RECORDS TO PROCESS:
BEGIN
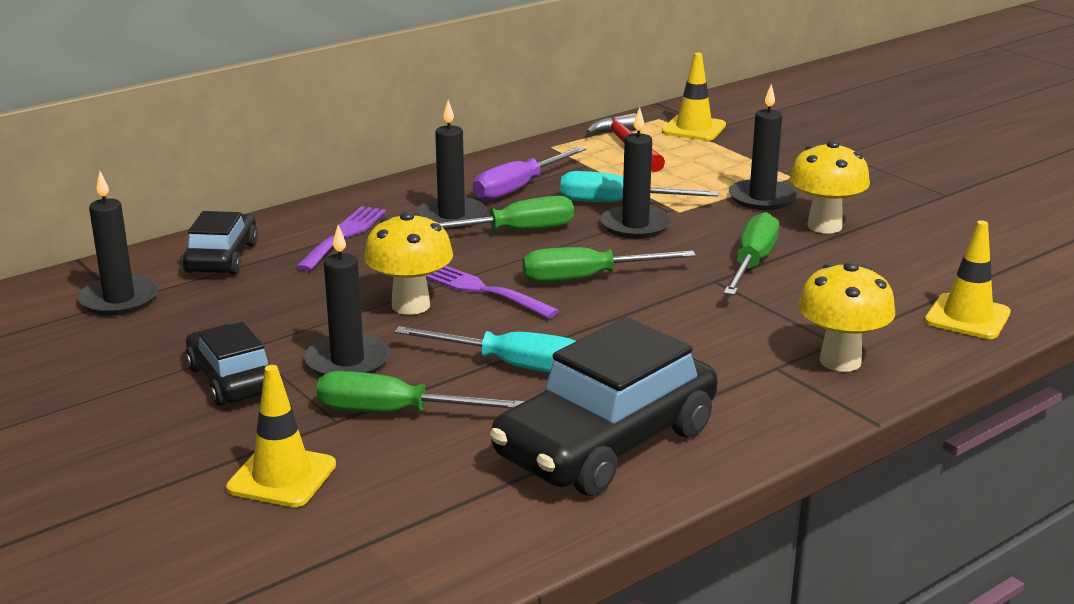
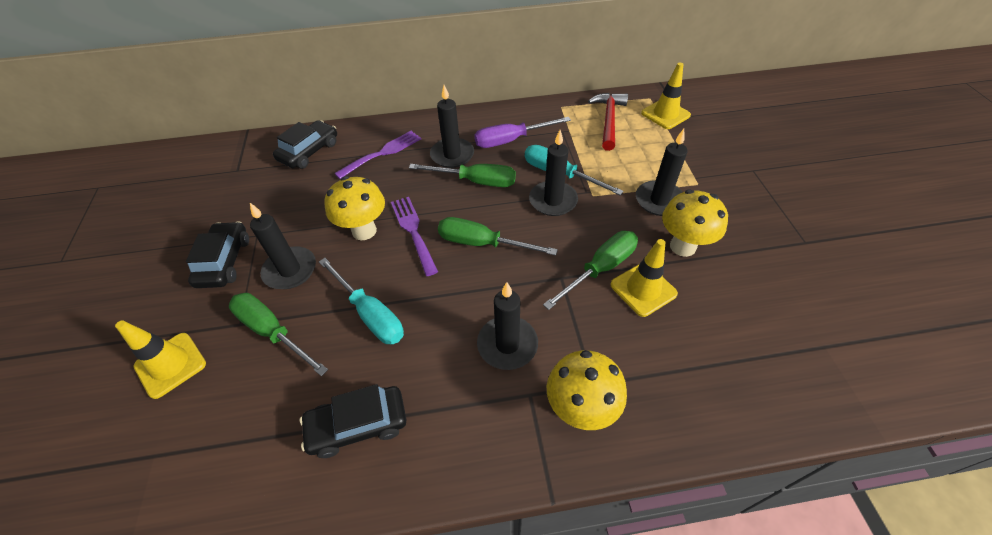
camera: 30 degrees right, 25 degrees up
black candle [78,171,159,316] -> black candle moved to [477,282,538,370]
black car [490,317,718,496] -> black car [300,384,406,458], size x0.57
yellow traffic cone [925,220,1011,339] -> yellow traffic cone moved to [610,239,678,317]

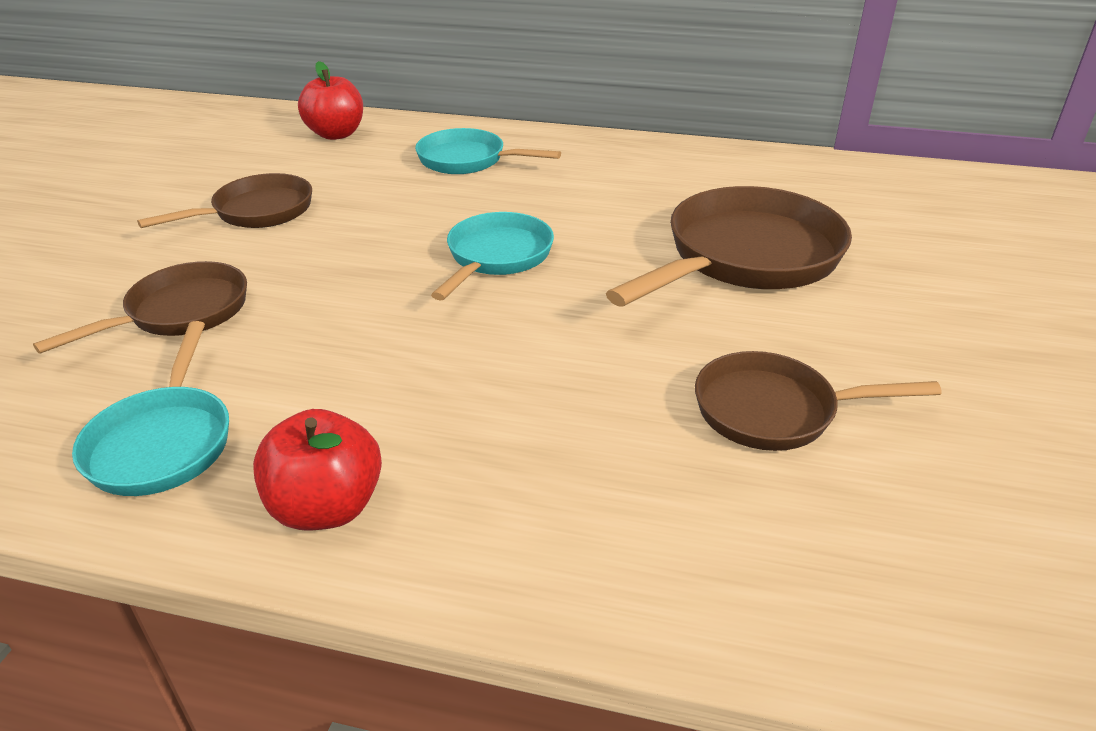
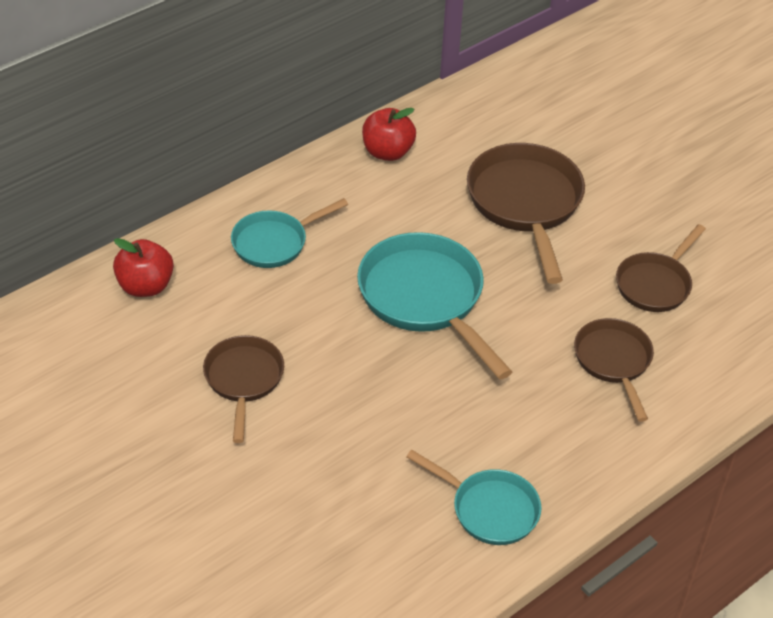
camera: 55 degrees left, 10 degrees up
brown pan [33,261,247,354] -> brown pan moved to [574,318,654,422]
red apple [253,409,382,530] -> red apple moved to [362,108,416,161]
turquoise pan [431,212,554,301] -> turquoise pan [357,232,512,380], size x1.64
END
DIRECTIONS: Restate exactly, and only, every line from the one that contains "brown pan [33,261,247,354]" through the last line of the records.

SOLVED PROBLEM:
brown pan [33,261,247,354] -> brown pan moved to [574,318,654,422]
red apple [253,409,382,530] -> red apple moved to [362,108,416,161]
turquoise pan [431,212,554,301] -> turquoise pan [357,232,512,380], size x1.64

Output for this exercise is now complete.